-- Opening Marker --

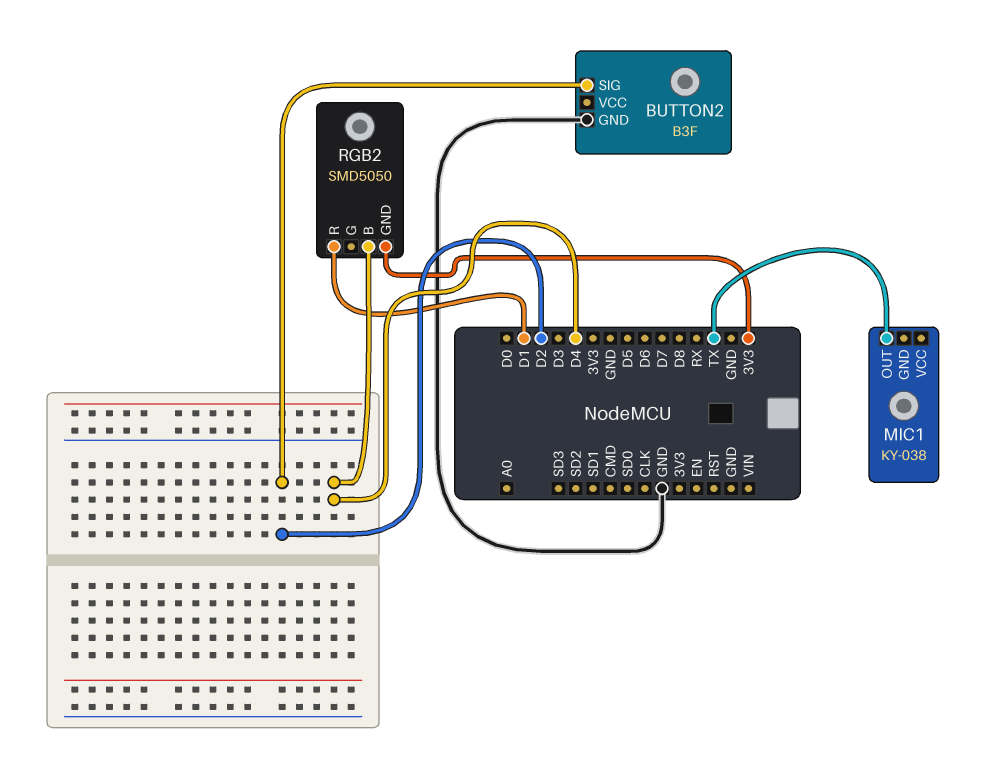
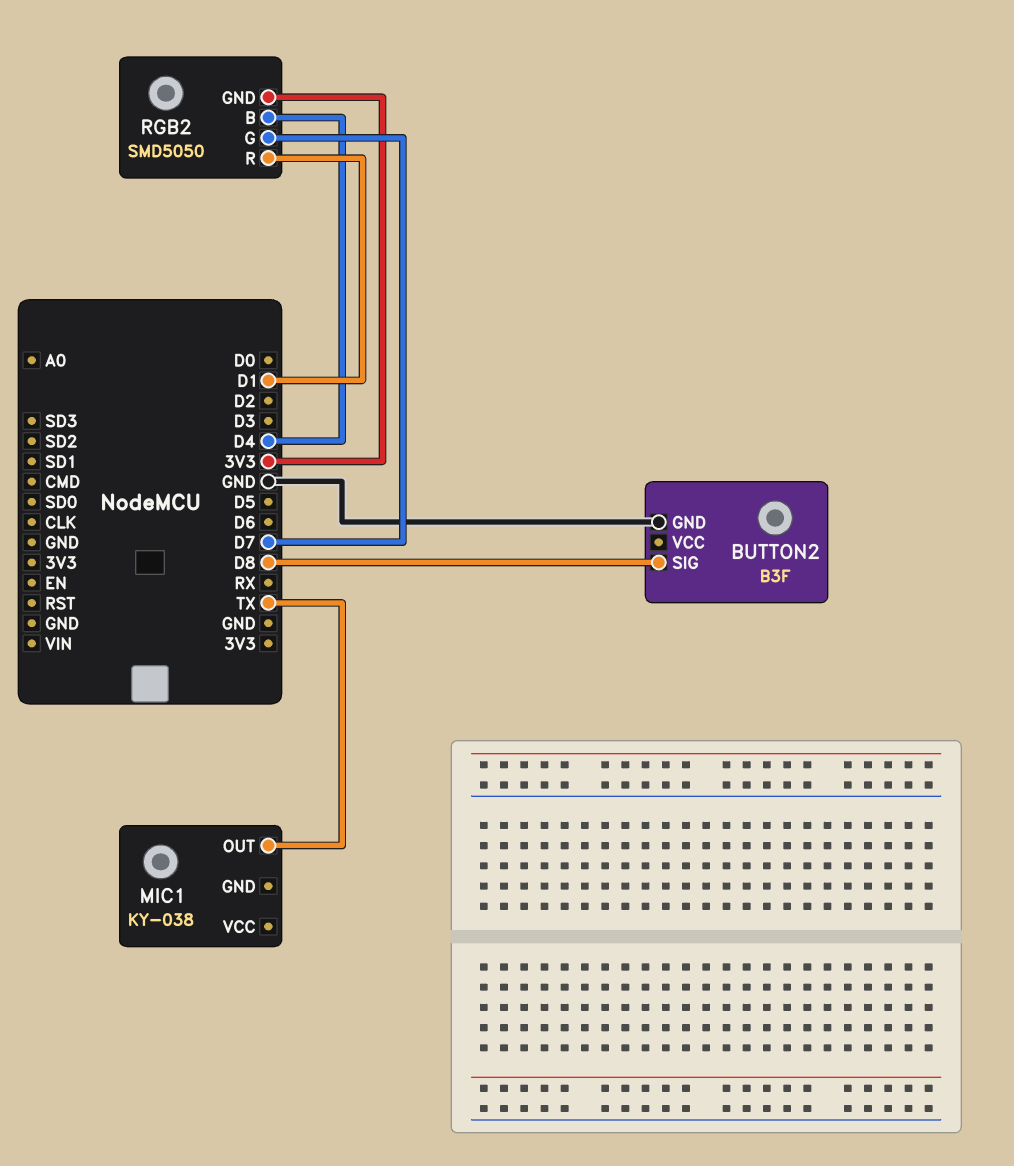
BUTTON2 pin SIG: D2 -> D8
RGB2 pin G: none -> D7

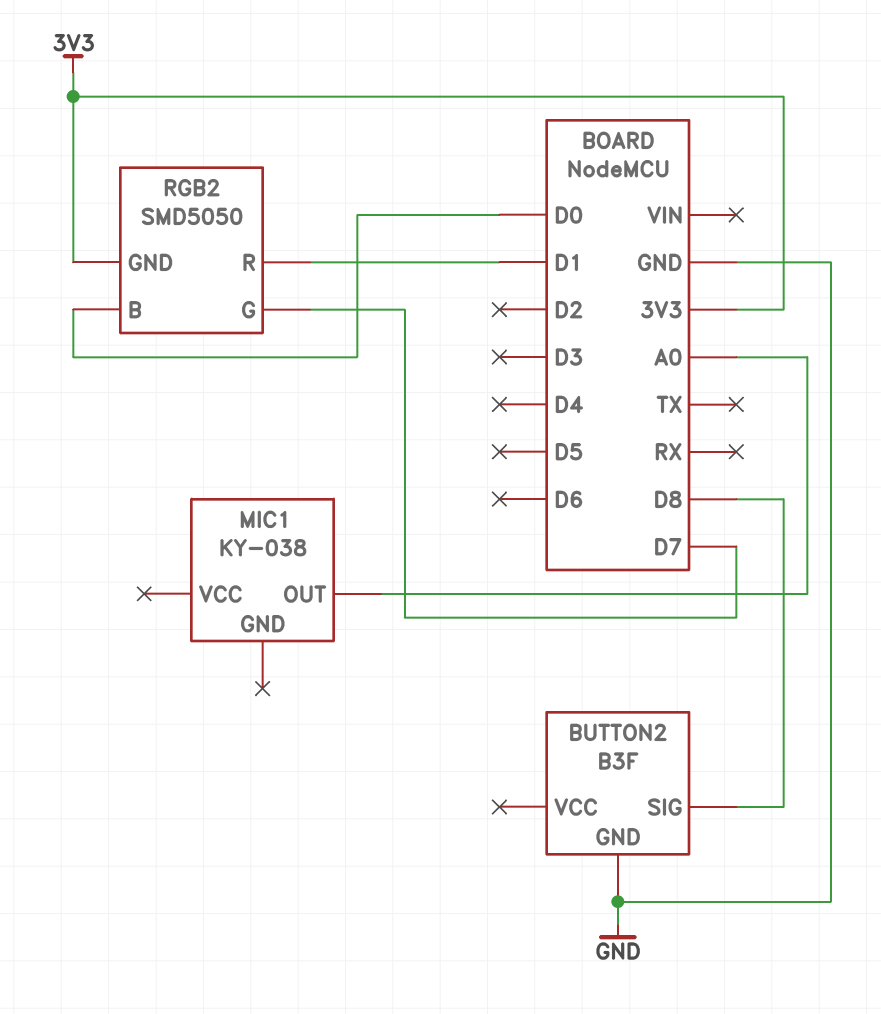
MIC1 pin OUT: TX -> A0
RGB2 pin B: D4 -> D0

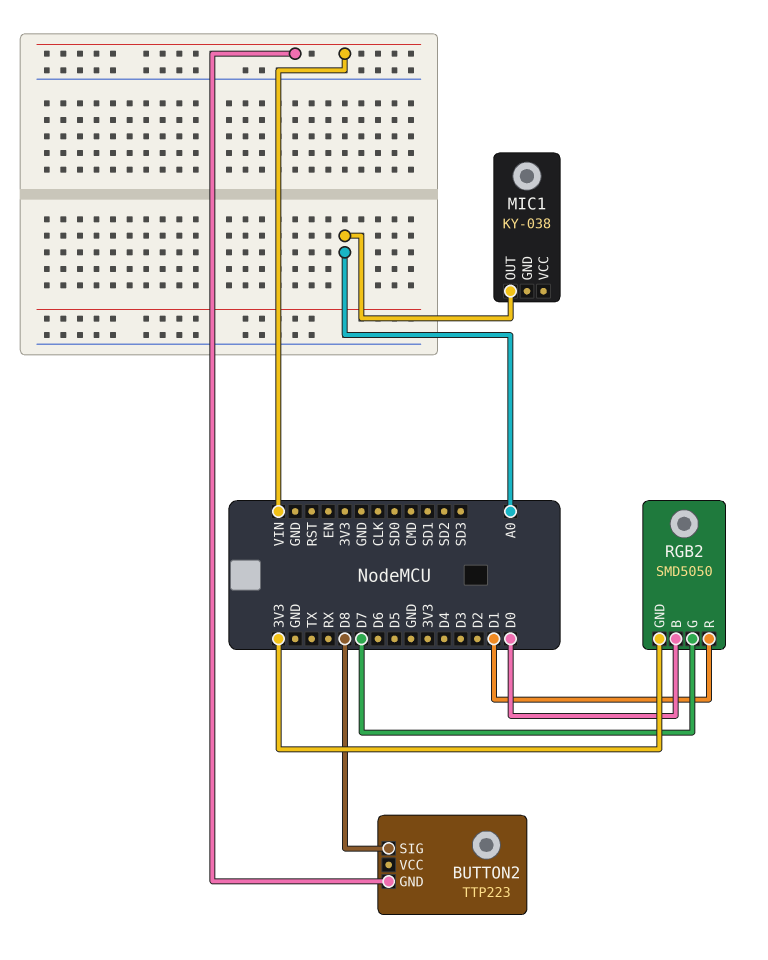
BUTTON2: B3F -> TTP223
BUTTON2 pin GND: GND -> VIN

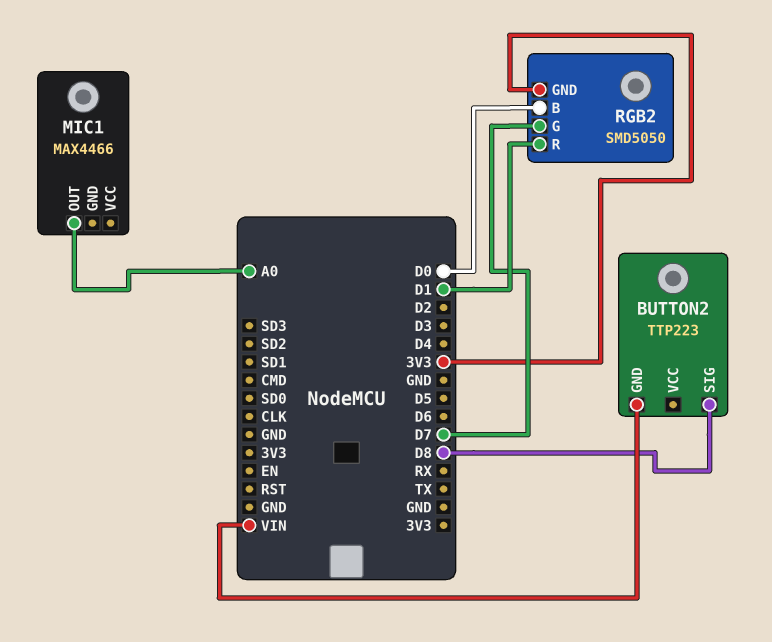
MIC1: KY-038 -> MAX4466

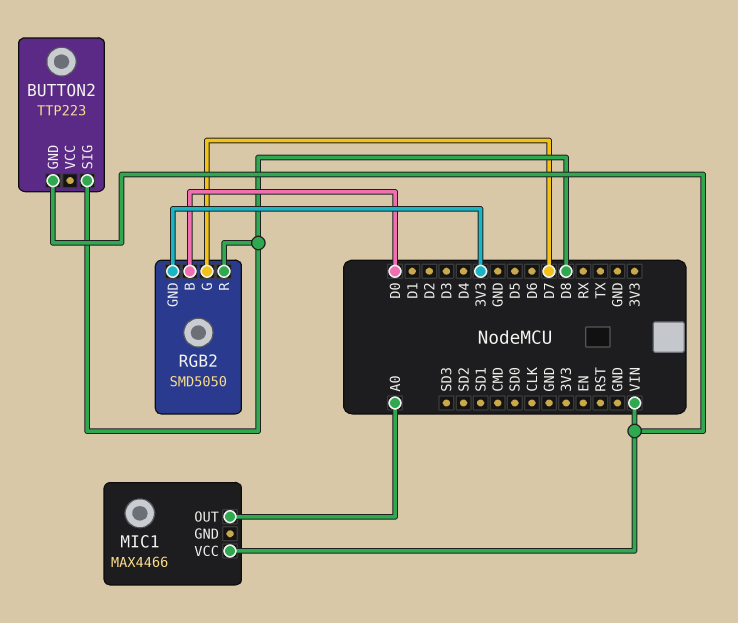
MIC1 pin VCC: none -> VIN
RGB2 pin R: D1 -> D8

-- Closing Marker --

What lines in the material above hold the string "none"? List them.

RGB2 pin G: none -> D7
MIC1 pin VCC: none -> VIN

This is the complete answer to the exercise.